Please reproduce the listing below exactly, leaving out every picture.

────────────────────

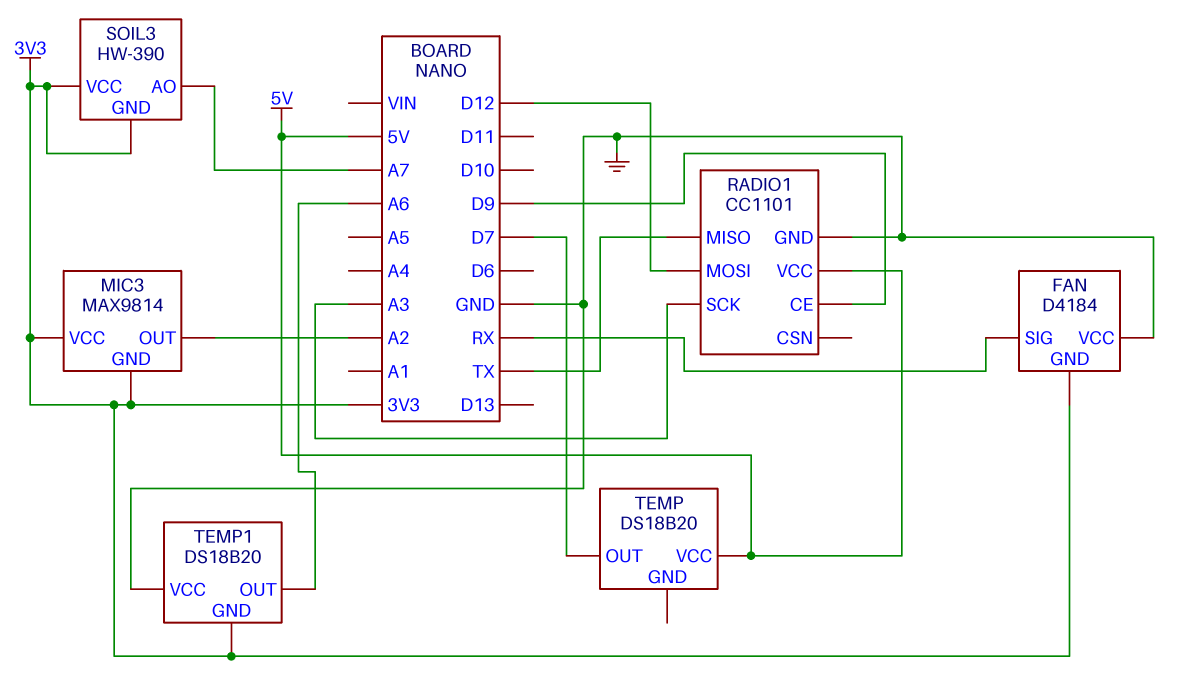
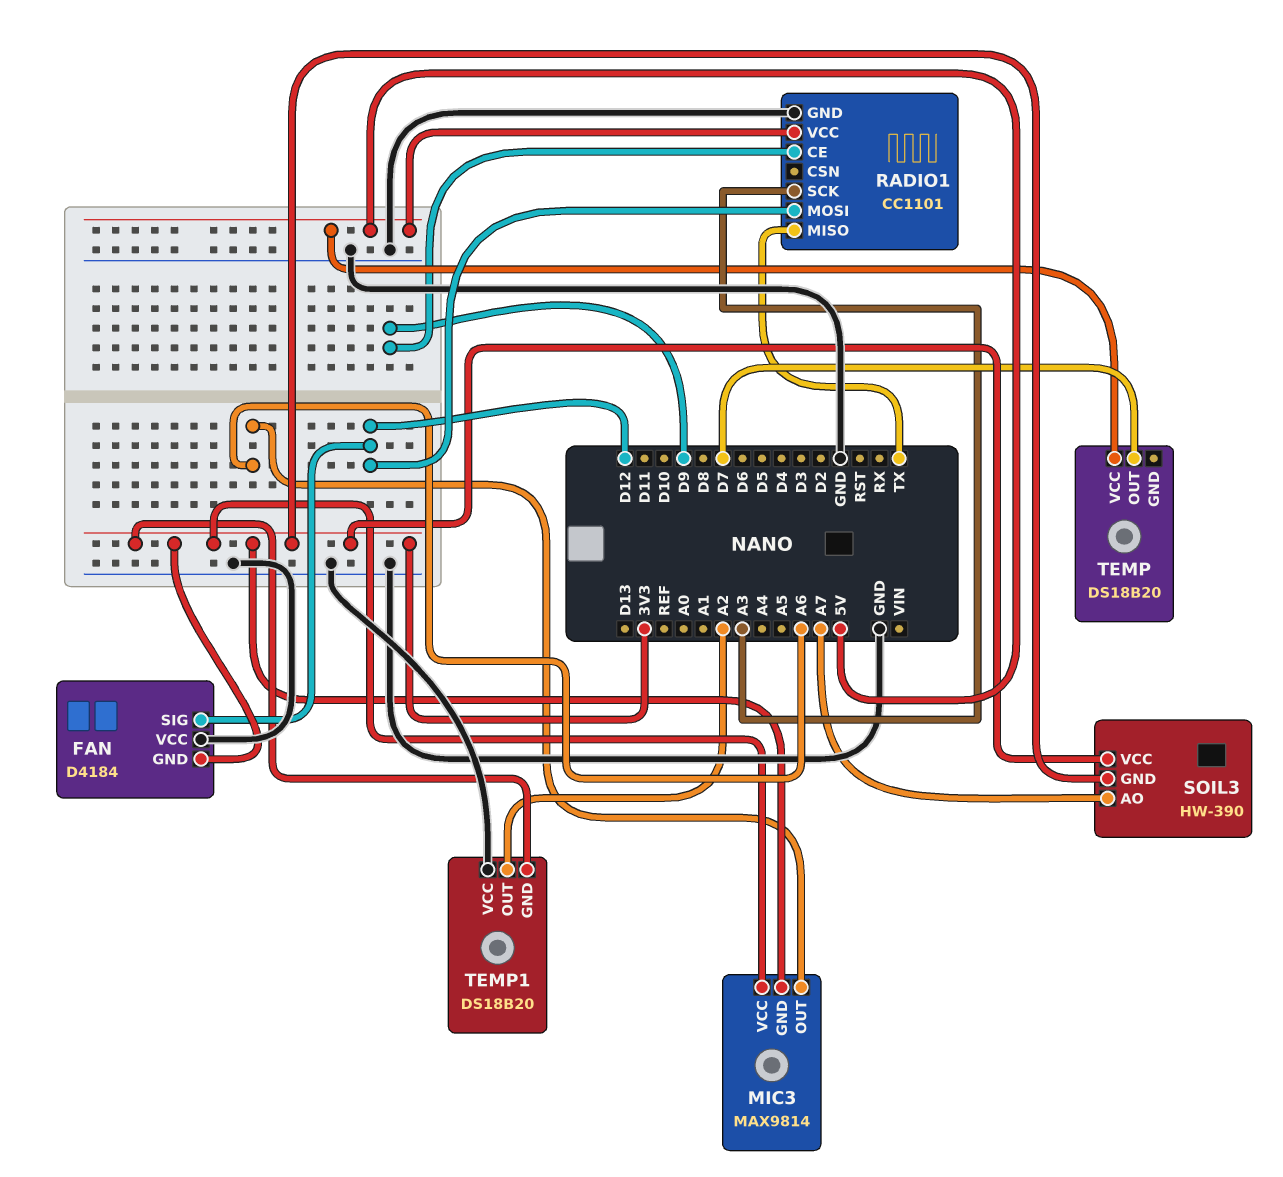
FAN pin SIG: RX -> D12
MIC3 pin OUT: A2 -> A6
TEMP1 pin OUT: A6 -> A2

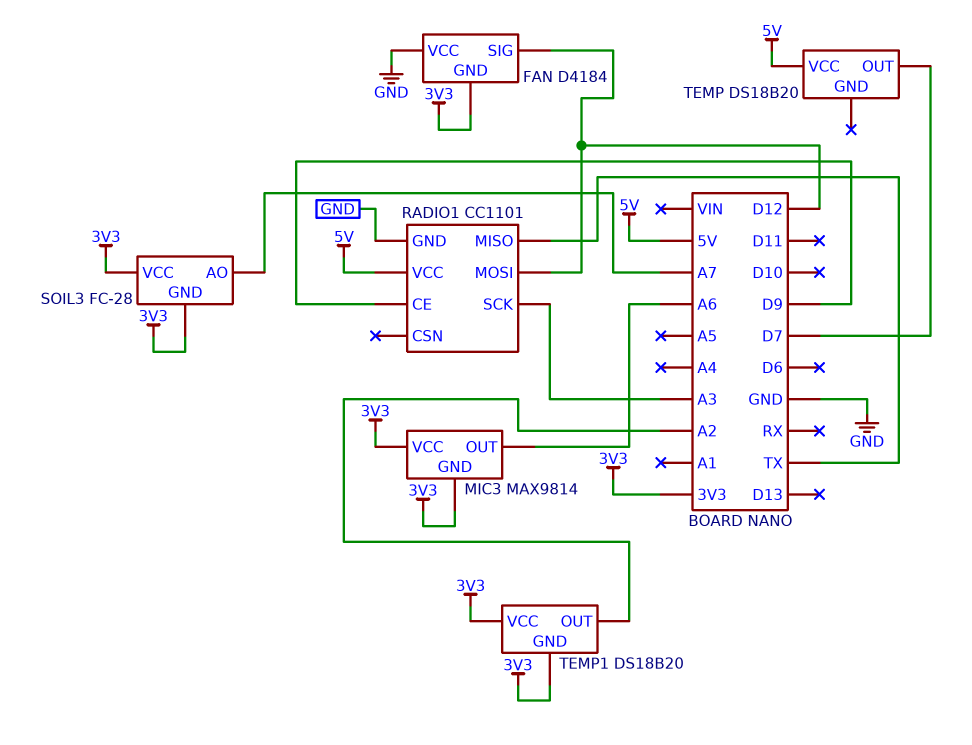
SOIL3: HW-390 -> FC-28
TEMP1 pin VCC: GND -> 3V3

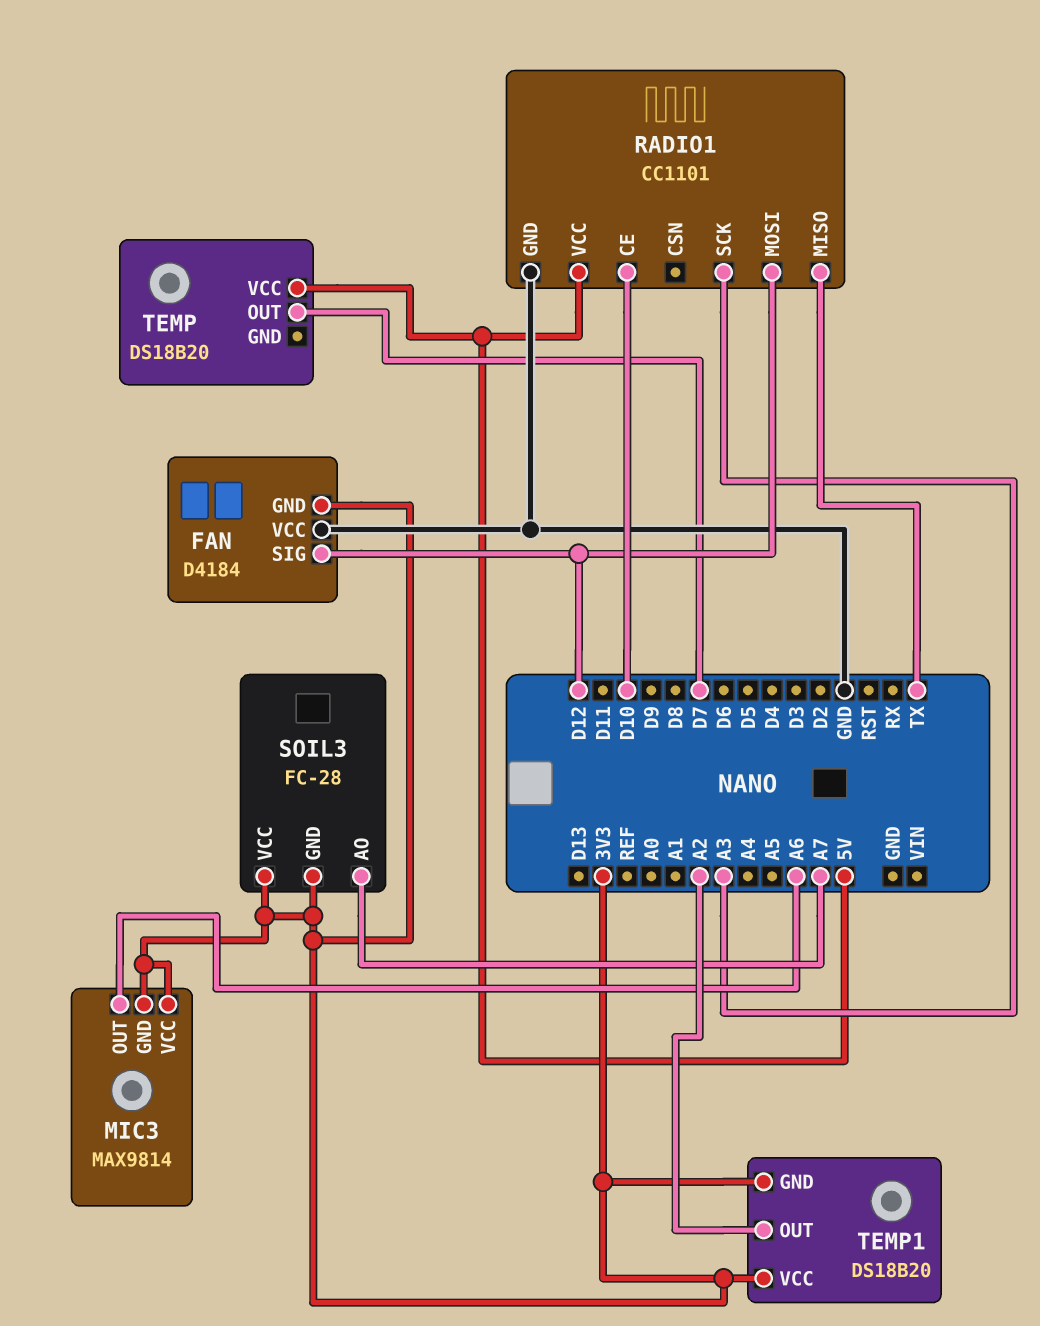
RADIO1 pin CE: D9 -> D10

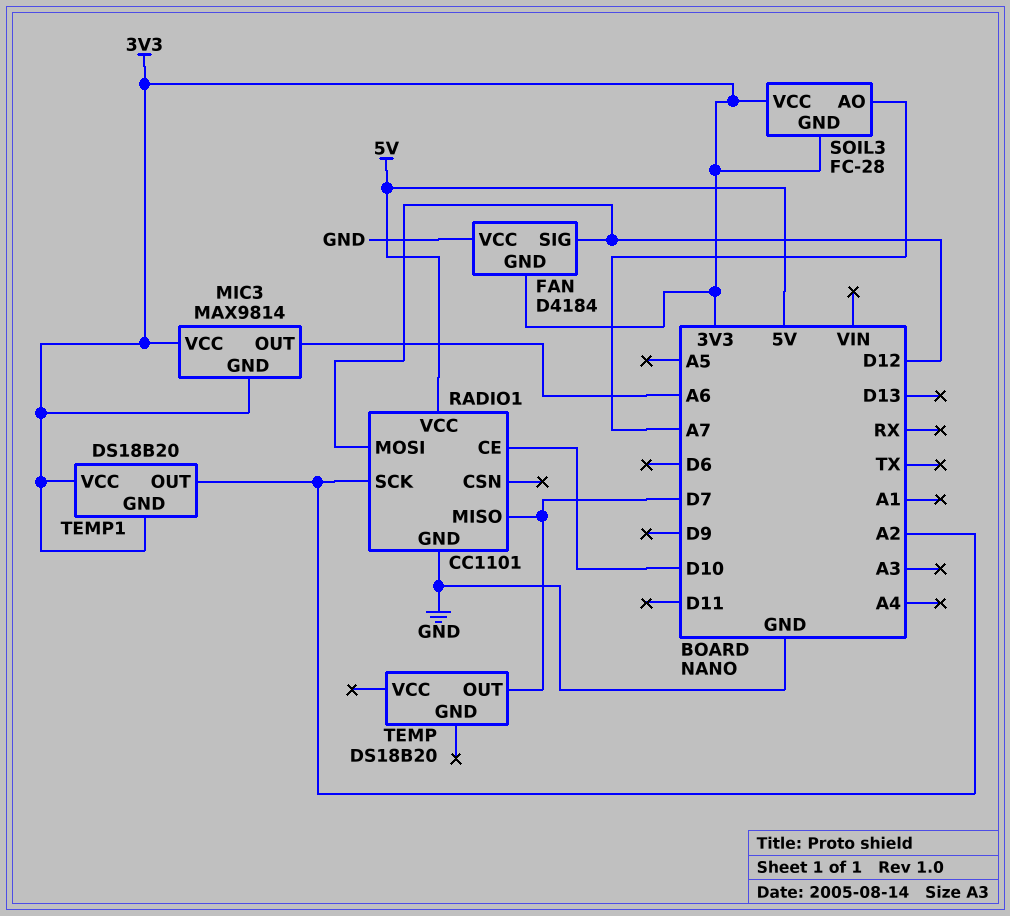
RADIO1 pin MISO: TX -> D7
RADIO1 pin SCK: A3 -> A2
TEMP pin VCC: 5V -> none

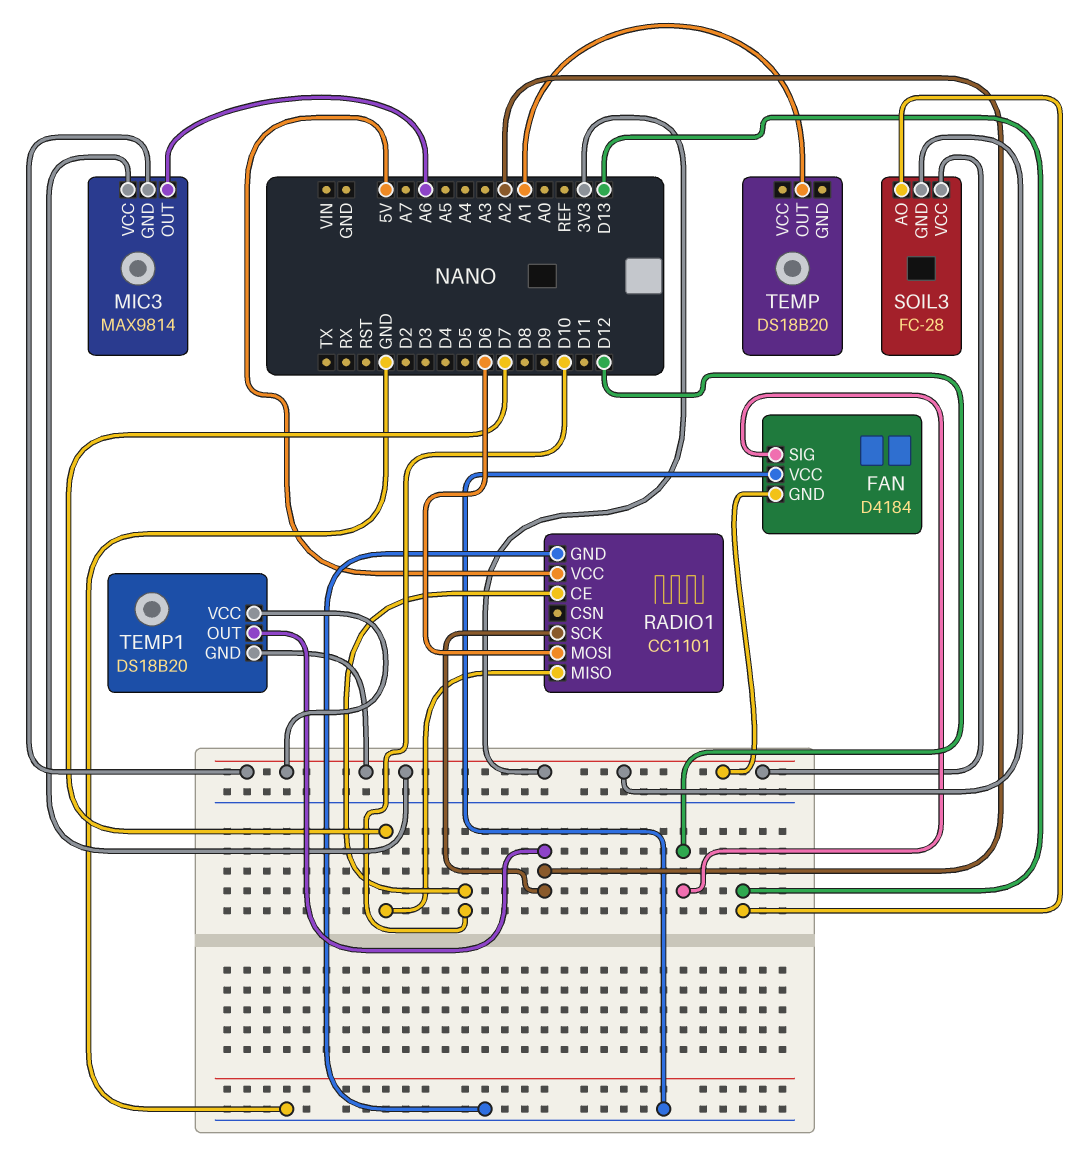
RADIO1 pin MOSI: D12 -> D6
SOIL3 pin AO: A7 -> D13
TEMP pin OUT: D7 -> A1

────────────────────

▶ [Task output]
FAN pin SIG: RX -> D12
MIC3 pin OUT: A2 -> A6
TEMP1 pin OUT: A6 -> A2

SOIL3: HW-390 -> FC-28
TEMP1 pin VCC: GND -> 3V3

RADIO1 pin CE: D9 -> D10

RADIO1 pin MISO: TX -> D7
RADIO1 pin SCK: A3 -> A2
TEMP pin VCC: 5V -> none

RADIO1 pin MOSI: D12 -> D6
SOIL3 pin AO: A7 -> D13
TEMP pin OUT: D7 -> A1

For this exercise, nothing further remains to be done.